▶ **Prompt**
For every line in the records that has the word "grey", make a copy.

▶ **Scene comparison data**
:::::

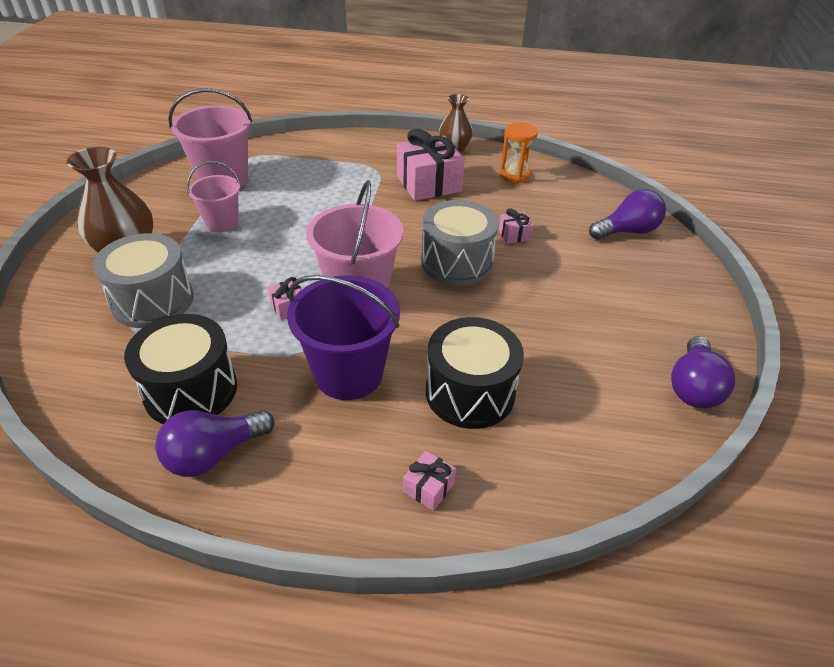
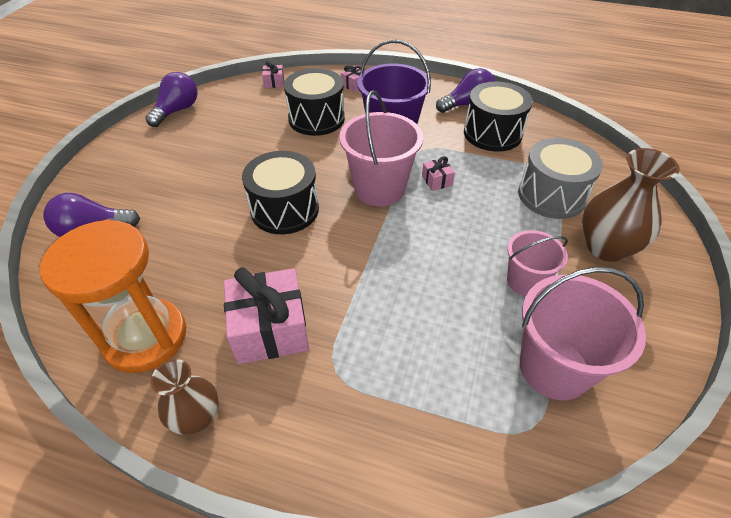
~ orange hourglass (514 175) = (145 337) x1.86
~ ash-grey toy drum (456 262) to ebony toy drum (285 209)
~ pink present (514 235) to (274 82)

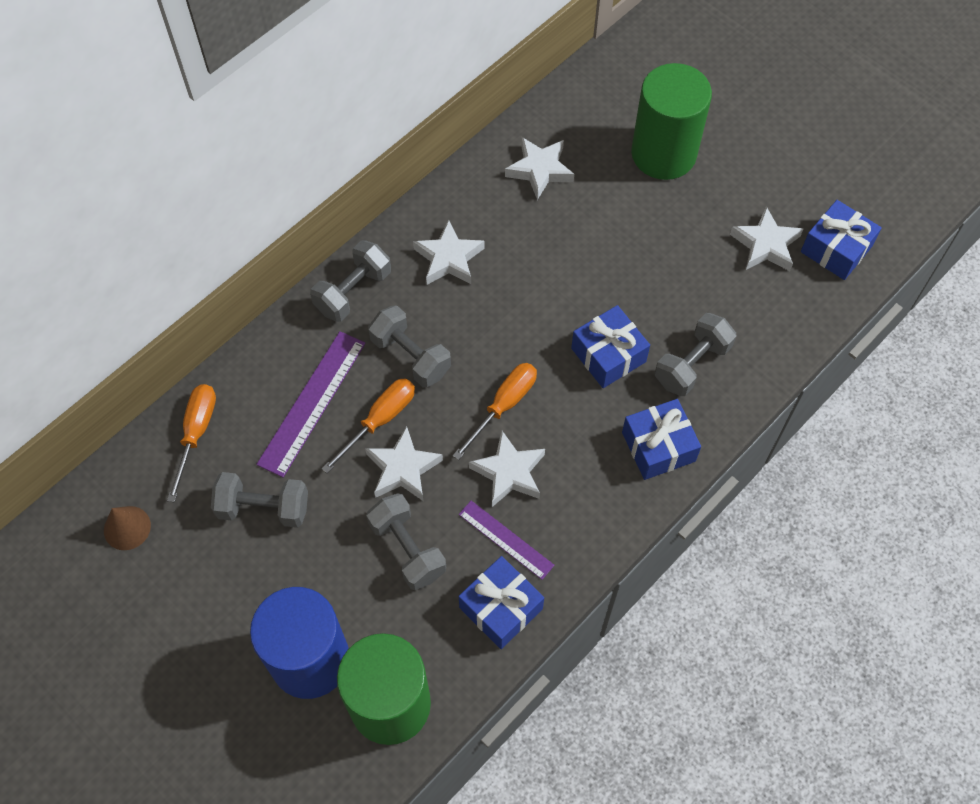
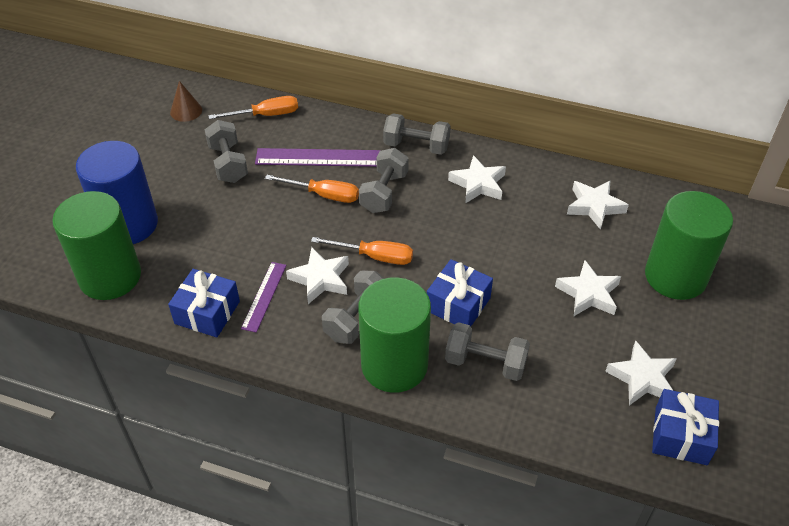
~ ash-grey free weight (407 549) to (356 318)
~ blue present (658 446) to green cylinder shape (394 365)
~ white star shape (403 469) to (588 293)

:::::

▶ **Result**
~ ash-grey toy drum (456 262) to ebony toy drum (285 209)
~ ash-grey free weight (407 549) to (356 318)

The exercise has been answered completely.